### RECORD EXCERPTS
☆ ☆ ☆ ☆ ☆ ☆ ☆
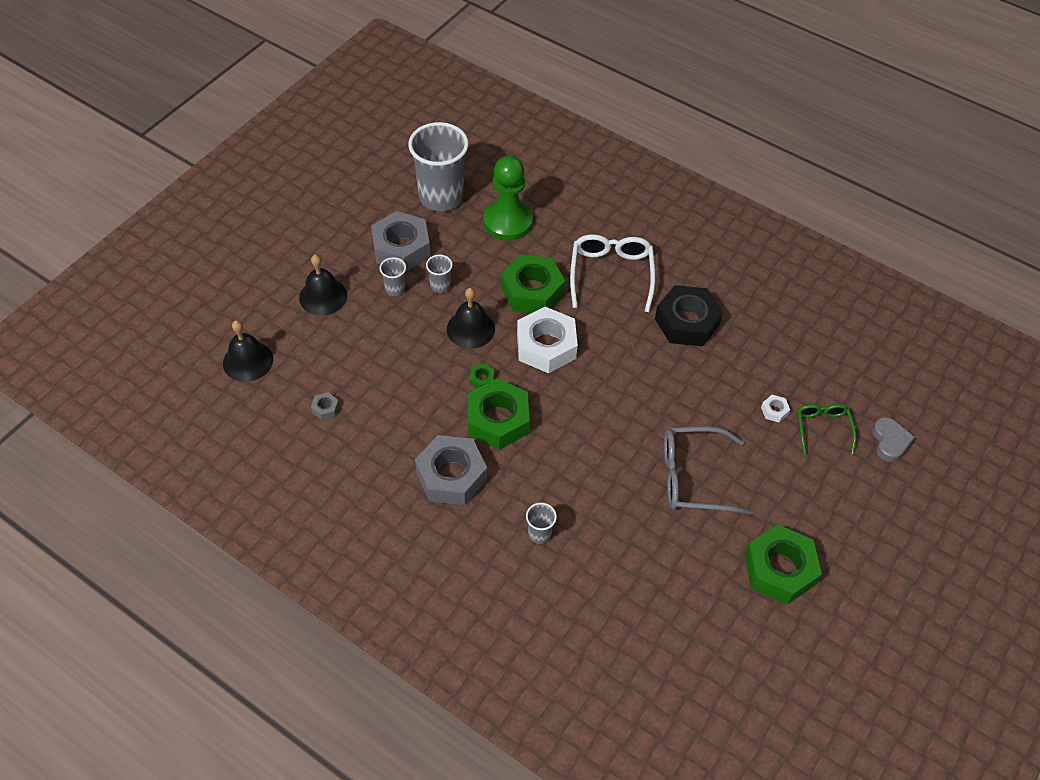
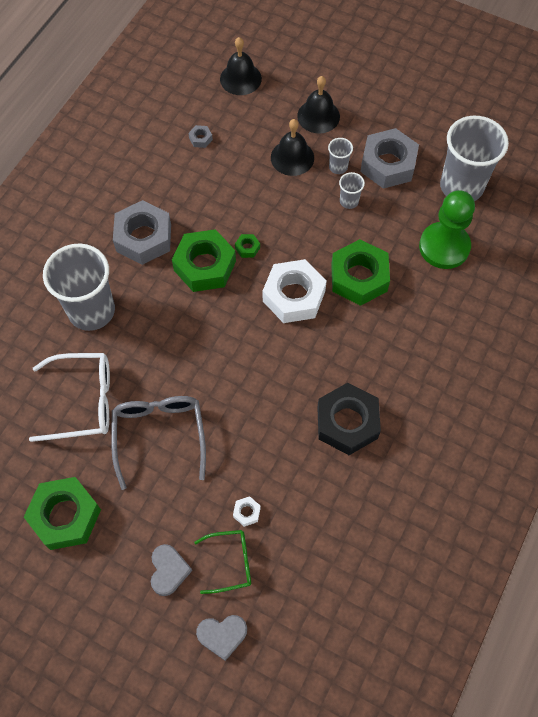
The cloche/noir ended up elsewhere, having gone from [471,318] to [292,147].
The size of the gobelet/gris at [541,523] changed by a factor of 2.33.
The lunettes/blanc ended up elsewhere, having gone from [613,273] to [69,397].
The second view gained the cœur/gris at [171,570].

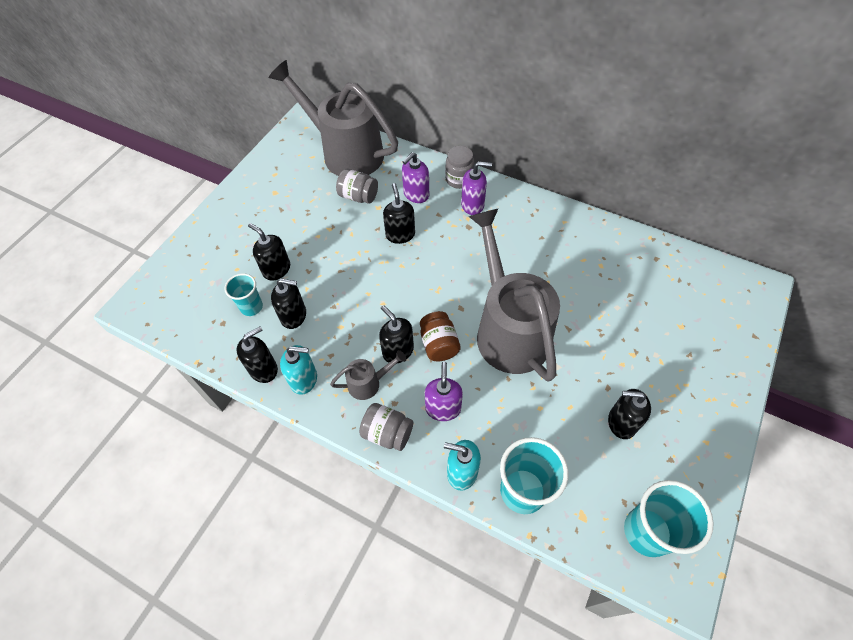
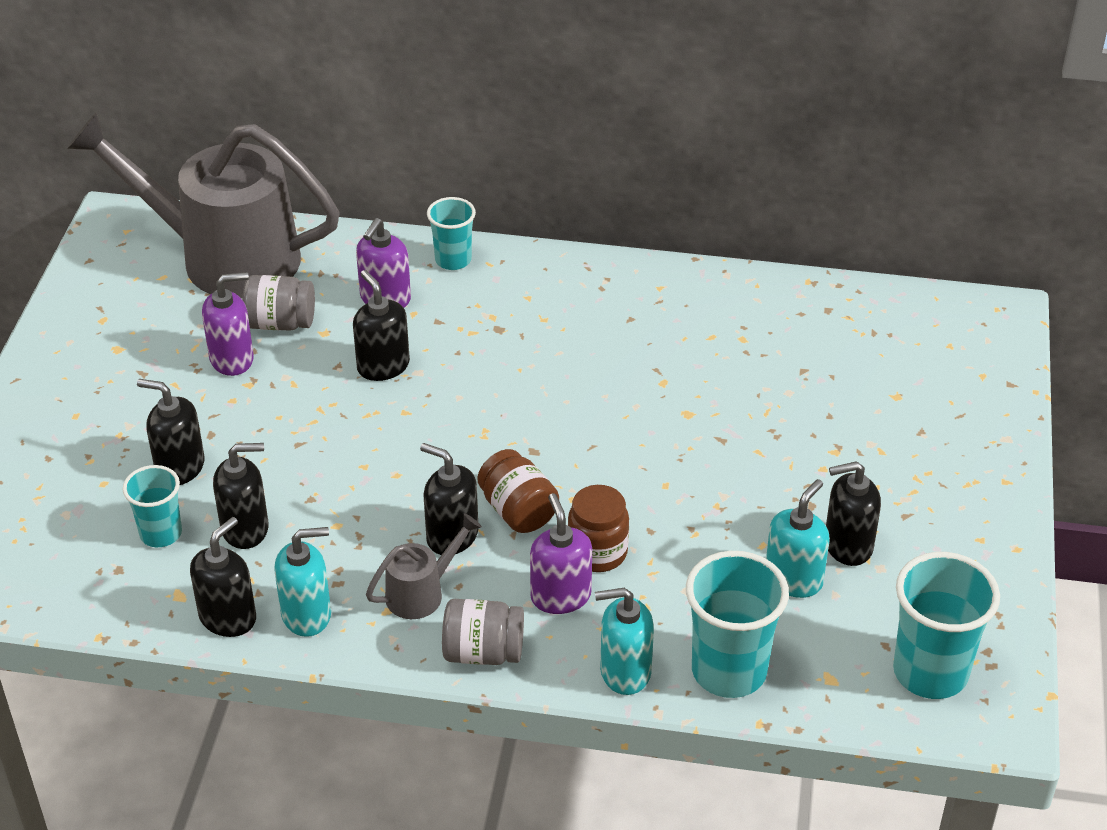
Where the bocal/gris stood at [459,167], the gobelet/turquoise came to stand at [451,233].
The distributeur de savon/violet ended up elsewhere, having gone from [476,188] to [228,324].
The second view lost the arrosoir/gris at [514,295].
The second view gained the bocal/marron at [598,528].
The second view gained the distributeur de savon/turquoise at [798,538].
☆ ☆ ☆ ☆ ☆ ☆ ☆
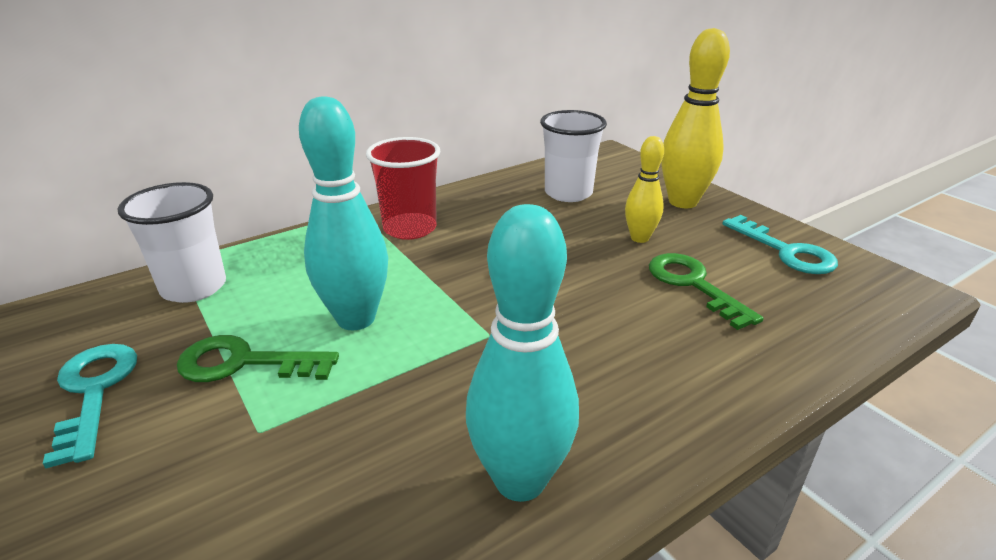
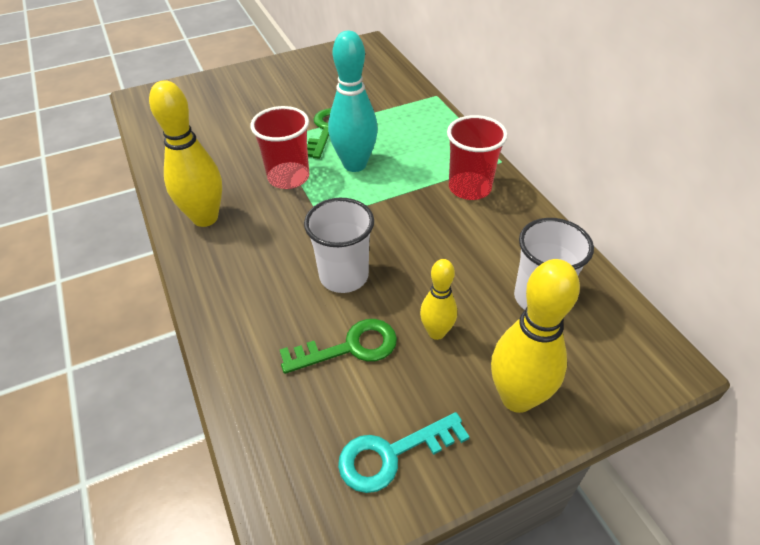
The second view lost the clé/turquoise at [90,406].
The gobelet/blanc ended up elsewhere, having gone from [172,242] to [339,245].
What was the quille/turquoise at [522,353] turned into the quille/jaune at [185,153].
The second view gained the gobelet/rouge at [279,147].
☆ ☆ ☆ ☆ ☆ ☆ ☆
### INSTRUCTIONS FOR THE TASK
All that should be written out is the stretch of lines above between the one holding "The cloche/noir ended" and the one holding "The lunettes/blanc ended", inclusive, exactly as given.

### TASK OUTPUT
The cloche/noir ended up elsewhere, having gone from [471,318] to [292,147].
The size of the gobelet/gris at [541,523] changed by a factor of 2.33.
The lunettes/blanc ended up elsewhere, having gone from [613,273] to [69,397].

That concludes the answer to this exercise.